Data to examine:
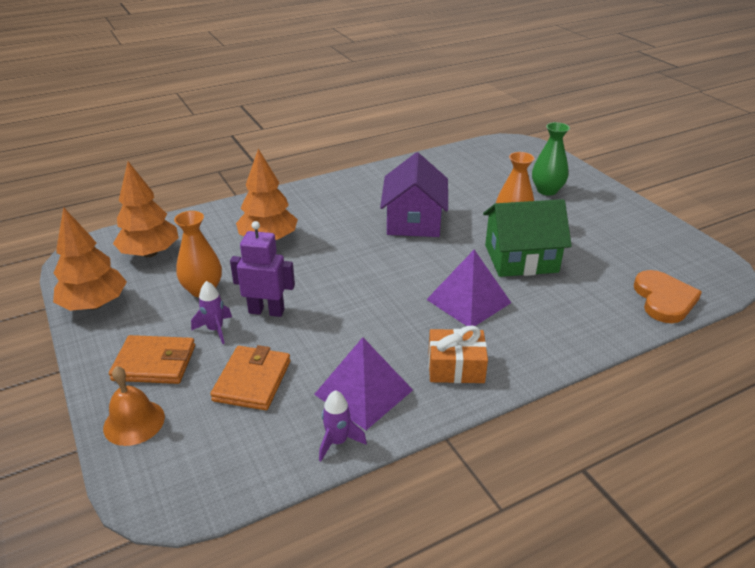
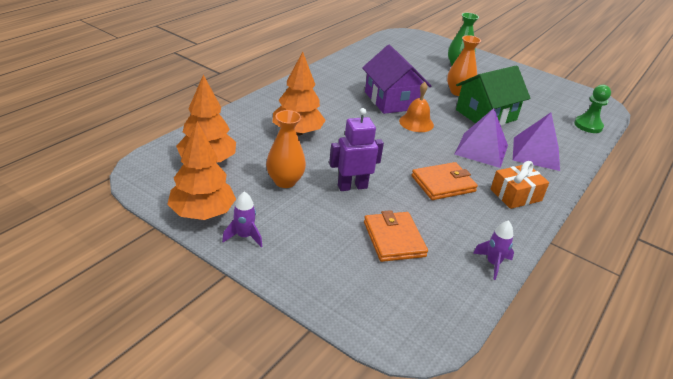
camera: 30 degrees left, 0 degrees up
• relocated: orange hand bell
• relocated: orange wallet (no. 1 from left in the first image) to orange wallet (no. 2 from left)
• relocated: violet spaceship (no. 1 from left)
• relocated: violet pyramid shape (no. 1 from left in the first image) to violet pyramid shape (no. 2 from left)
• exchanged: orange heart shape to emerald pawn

Task directions: Hand back the records above exactly, leaving out every picture.

Solution below:
camera: 30 degrees left, 0 degrees up
• relocated: orange hand bell
• relocated: orange wallet (no. 1 from left in the first image) to orange wallet (no. 2 from left)
• relocated: violet spaceship (no. 1 from left)
• relocated: violet pyramid shape (no. 1 from left in the first image) to violet pyramid shape (no. 2 from left)
• exchanged: orange heart shape to emerald pawn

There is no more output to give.